::: Data for this task :::

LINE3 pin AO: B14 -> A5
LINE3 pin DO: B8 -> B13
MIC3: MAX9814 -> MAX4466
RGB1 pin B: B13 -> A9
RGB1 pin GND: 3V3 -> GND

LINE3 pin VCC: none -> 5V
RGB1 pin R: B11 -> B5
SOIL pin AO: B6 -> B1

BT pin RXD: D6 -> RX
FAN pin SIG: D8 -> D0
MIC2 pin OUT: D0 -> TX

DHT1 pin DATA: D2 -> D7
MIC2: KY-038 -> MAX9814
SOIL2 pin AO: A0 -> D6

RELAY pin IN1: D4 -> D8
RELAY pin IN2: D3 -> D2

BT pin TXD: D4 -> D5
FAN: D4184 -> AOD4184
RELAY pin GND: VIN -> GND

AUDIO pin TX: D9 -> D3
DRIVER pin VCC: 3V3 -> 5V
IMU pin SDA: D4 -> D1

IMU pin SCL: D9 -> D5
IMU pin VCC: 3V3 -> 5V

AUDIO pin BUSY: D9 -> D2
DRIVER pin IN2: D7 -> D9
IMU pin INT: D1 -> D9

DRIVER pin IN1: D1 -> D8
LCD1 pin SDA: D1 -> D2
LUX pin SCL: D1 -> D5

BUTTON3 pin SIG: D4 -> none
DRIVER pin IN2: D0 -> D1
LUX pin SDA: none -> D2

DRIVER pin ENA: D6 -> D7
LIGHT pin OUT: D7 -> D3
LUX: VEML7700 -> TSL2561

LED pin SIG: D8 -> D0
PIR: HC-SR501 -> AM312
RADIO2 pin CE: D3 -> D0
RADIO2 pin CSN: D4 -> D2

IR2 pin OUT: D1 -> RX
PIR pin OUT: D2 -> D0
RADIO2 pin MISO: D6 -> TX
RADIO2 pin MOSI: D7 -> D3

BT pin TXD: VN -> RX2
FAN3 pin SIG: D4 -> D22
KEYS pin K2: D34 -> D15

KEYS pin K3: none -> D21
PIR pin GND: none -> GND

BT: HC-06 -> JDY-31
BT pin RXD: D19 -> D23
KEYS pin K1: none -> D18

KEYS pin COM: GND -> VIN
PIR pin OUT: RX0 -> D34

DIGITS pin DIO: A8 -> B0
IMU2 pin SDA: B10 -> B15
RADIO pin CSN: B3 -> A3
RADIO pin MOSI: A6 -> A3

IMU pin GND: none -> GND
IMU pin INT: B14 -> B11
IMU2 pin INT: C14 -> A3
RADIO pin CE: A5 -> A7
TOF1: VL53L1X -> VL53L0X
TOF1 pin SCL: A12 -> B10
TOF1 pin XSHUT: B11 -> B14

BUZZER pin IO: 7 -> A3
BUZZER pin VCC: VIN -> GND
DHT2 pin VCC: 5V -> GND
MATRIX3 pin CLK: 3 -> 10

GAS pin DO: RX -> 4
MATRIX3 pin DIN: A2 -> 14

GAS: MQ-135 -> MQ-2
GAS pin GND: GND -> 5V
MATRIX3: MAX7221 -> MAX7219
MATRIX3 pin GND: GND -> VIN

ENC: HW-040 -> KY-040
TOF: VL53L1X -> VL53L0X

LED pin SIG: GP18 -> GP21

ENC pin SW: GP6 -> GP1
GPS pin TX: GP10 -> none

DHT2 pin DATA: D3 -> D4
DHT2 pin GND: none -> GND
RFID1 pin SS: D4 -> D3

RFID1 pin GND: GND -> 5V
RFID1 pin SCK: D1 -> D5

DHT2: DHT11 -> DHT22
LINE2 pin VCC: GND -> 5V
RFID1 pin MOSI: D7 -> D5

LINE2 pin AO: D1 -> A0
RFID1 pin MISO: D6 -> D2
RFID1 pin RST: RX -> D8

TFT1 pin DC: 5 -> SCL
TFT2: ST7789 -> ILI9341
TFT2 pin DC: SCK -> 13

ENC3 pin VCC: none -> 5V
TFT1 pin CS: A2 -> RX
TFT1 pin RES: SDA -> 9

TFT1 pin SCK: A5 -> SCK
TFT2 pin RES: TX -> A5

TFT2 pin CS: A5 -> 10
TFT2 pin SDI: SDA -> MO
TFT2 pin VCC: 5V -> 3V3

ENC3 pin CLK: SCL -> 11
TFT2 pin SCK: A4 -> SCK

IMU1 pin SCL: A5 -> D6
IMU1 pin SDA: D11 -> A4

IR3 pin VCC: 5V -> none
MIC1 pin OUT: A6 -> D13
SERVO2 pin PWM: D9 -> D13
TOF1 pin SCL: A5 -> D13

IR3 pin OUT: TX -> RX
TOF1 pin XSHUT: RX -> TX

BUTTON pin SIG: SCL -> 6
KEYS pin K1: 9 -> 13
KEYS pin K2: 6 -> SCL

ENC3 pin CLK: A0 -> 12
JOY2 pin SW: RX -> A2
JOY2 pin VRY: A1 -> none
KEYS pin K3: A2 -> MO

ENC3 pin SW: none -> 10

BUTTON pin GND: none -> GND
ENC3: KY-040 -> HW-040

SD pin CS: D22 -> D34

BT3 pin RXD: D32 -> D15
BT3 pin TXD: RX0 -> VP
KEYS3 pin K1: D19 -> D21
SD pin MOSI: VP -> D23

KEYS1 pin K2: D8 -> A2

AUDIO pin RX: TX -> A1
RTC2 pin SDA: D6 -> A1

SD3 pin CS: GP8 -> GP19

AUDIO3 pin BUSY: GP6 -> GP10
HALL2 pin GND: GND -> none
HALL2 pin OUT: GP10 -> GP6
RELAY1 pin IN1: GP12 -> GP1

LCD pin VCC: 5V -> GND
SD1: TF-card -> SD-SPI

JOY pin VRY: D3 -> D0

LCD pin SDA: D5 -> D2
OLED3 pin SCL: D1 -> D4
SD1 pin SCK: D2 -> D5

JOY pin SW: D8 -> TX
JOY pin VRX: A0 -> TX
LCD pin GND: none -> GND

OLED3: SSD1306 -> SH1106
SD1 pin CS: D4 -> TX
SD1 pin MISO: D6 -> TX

:::

The first line of the records begins the span, and the line containing "RELAY pin GND: VIN -> GND" ends it. Reproduce that span exactly, both ends included.

LINE3 pin AO: B14 -> A5
LINE3 pin DO: B8 -> B13
MIC3: MAX9814 -> MAX4466
RGB1 pin B: B13 -> A9
RGB1 pin GND: 3V3 -> GND

LINE3 pin VCC: none -> 5V
RGB1 pin R: B11 -> B5
SOIL pin AO: B6 -> B1

BT pin RXD: D6 -> RX
FAN pin SIG: D8 -> D0
MIC2 pin OUT: D0 -> TX

DHT1 pin DATA: D2 -> D7
MIC2: KY-038 -> MAX9814
SOIL2 pin AO: A0 -> D6

RELAY pin IN1: D4 -> D8
RELAY pin IN2: D3 -> D2

BT pin TXD: D4 -> D5
FAN: D4184 -> AOD4184
RELAY pin GND: VIN -> GND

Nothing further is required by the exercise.